WHAT YOU WILL DO: All of the data should be copied exactly, with the pictures left out.

RECORDED DATA:

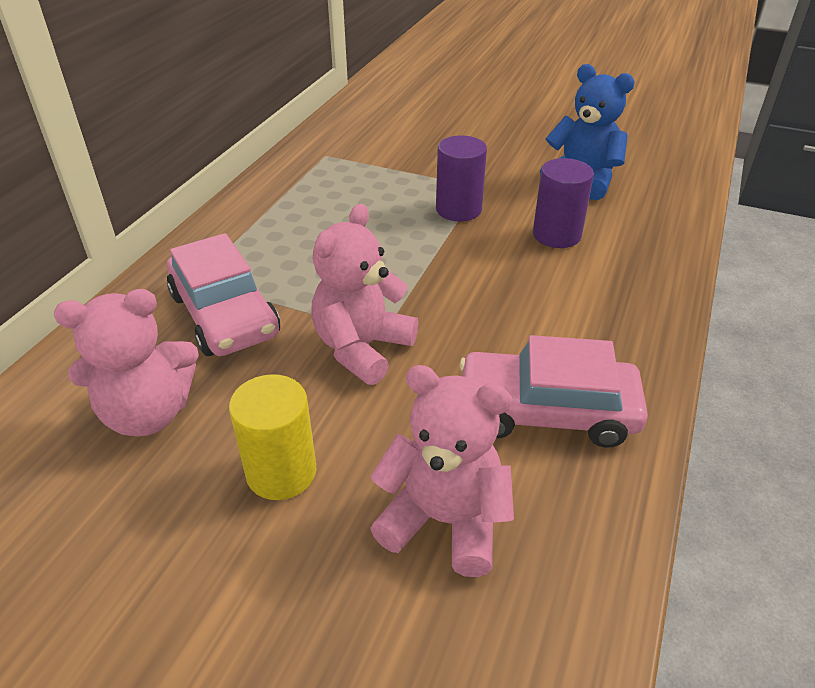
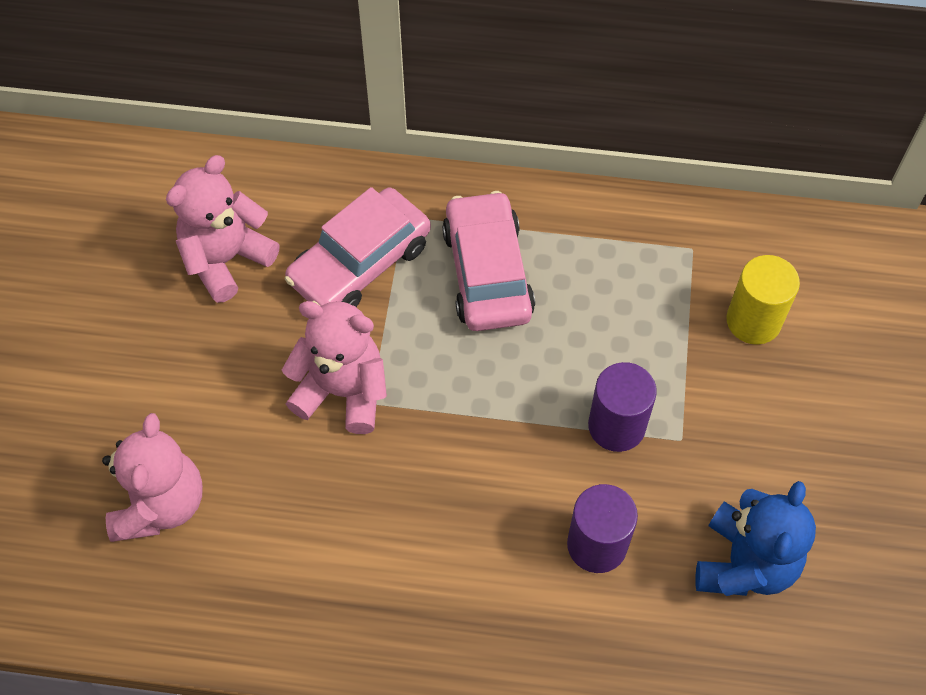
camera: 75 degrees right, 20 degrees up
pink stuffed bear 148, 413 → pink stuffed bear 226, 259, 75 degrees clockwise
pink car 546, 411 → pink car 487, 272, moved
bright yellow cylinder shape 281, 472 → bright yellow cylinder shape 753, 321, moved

SOLUTION:
camera: 75 degrees right, 20 degrees up
pink stuffed bear 148, 413 → pink stuffed bear 226, 259, 75 degrees clockwise
pink car 546, 411 → pink car 487, 272, moved
bright yellow cylinder shape 281, 472 → bright yellow cylinder shape 753, 321, moved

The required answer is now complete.